◆ Task statement ◆
Return nothing but the lines from the one with "IC4: NOT 74HC14" through the one with "IC8: XNOR 74HC266" in the data below, word for word and without pictures.

-- Material to process follows --

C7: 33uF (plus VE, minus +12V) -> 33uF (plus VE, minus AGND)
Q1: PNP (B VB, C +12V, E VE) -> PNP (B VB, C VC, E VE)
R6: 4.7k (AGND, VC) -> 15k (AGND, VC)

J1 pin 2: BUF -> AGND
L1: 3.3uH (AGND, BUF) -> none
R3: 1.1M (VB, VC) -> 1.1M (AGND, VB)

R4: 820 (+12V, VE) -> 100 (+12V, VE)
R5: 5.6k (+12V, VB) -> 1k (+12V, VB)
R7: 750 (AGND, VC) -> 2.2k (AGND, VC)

-- Material to process concluded --
-- Material to process follows --

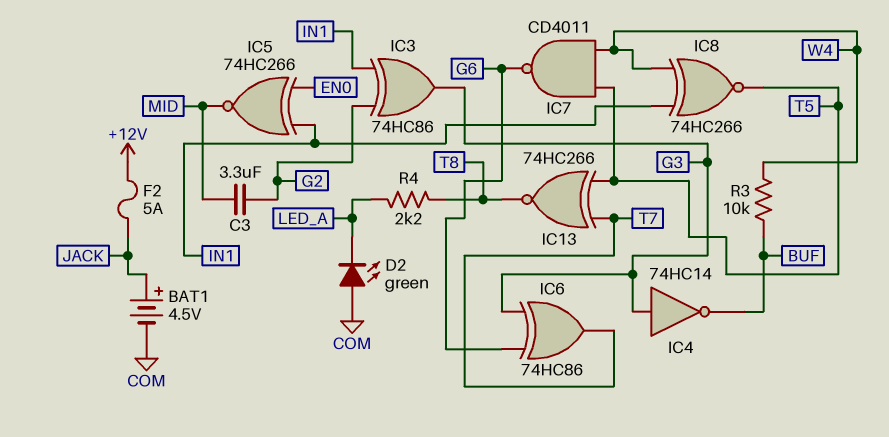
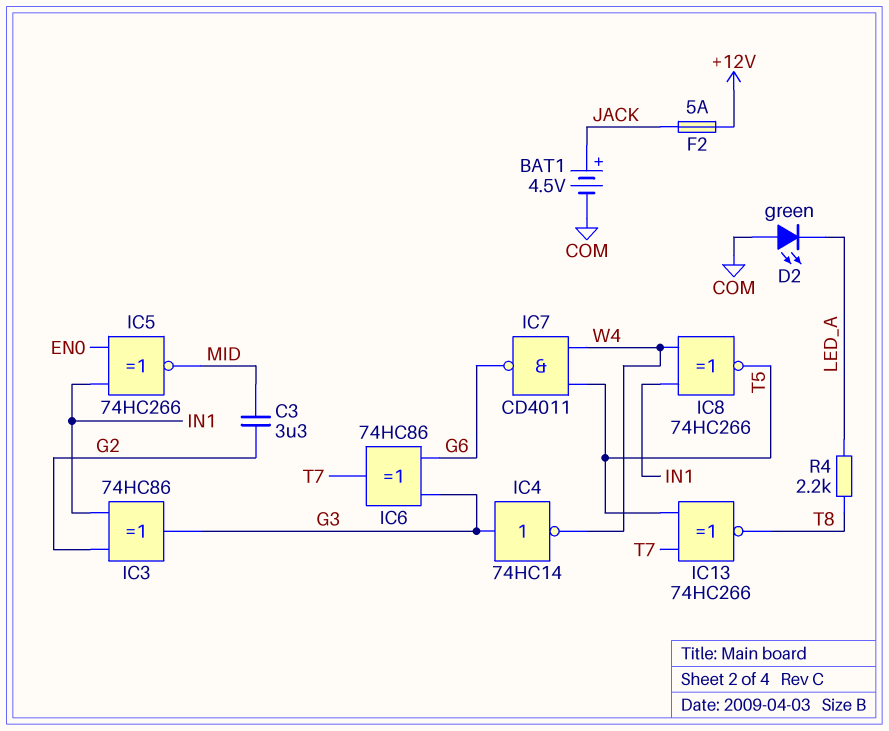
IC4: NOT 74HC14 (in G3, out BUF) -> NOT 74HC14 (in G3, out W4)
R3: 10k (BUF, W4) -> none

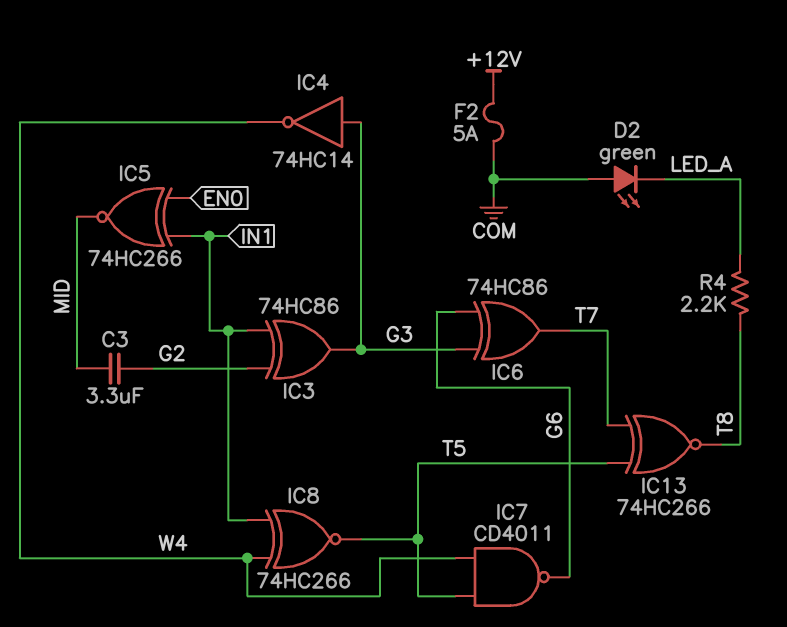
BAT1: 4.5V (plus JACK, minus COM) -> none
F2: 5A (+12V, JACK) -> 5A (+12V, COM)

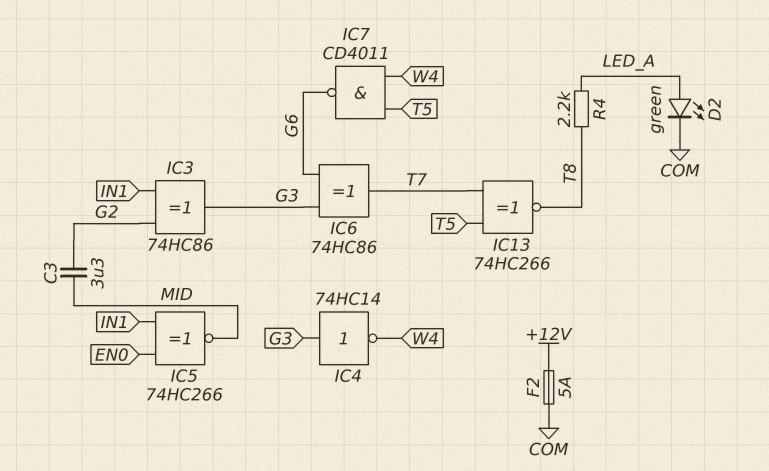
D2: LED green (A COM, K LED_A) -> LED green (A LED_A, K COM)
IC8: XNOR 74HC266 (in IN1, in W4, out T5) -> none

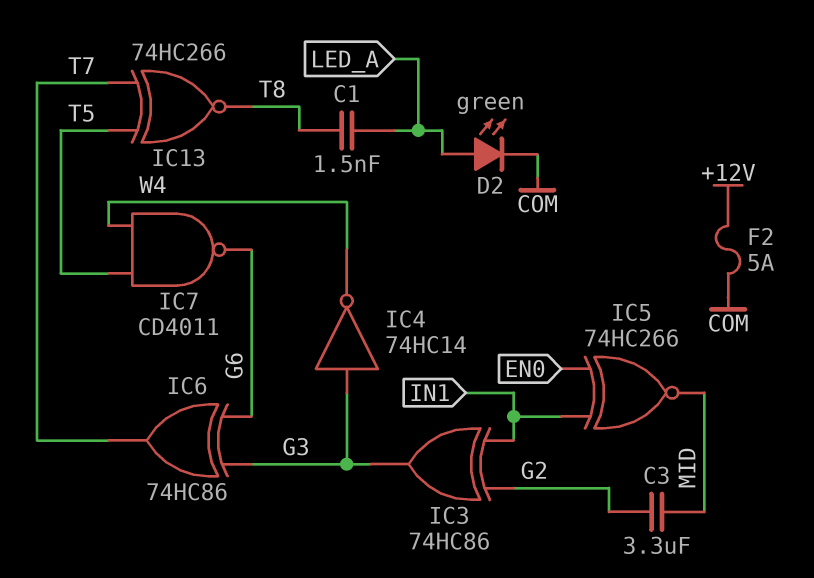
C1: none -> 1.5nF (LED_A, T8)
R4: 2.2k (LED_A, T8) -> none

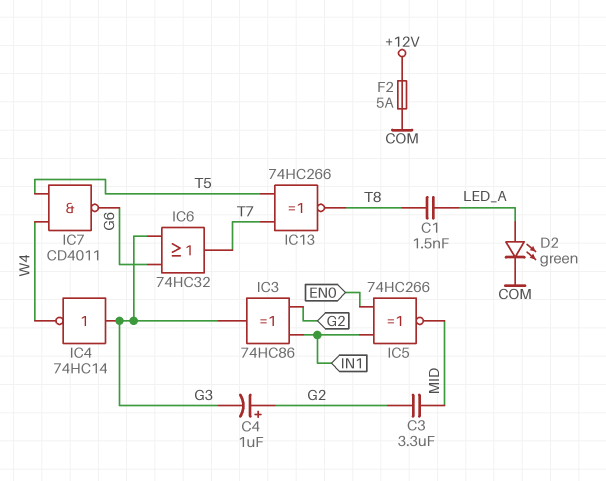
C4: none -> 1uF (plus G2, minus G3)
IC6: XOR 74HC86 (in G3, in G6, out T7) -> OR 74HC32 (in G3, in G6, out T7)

-- Material to process concluded --

◆ Written solution ◆
IC4: NOT 74HC14 (in G3, out BUF) -> NOT 74HC14 (in G3, out W4)
R3: 10k (BUF, W4) -> none

BAT1: 4.5V (plus JACK, minus COM) -> none
F2: 5A (+12V, JACK) -> 5A (+12V, COM)

D2: LED green (A COM, K LED_A) -> LED green (A LED_A, K COM)
IC8: XNOR 74HC266 (in IN1, in W4, out T5) -> none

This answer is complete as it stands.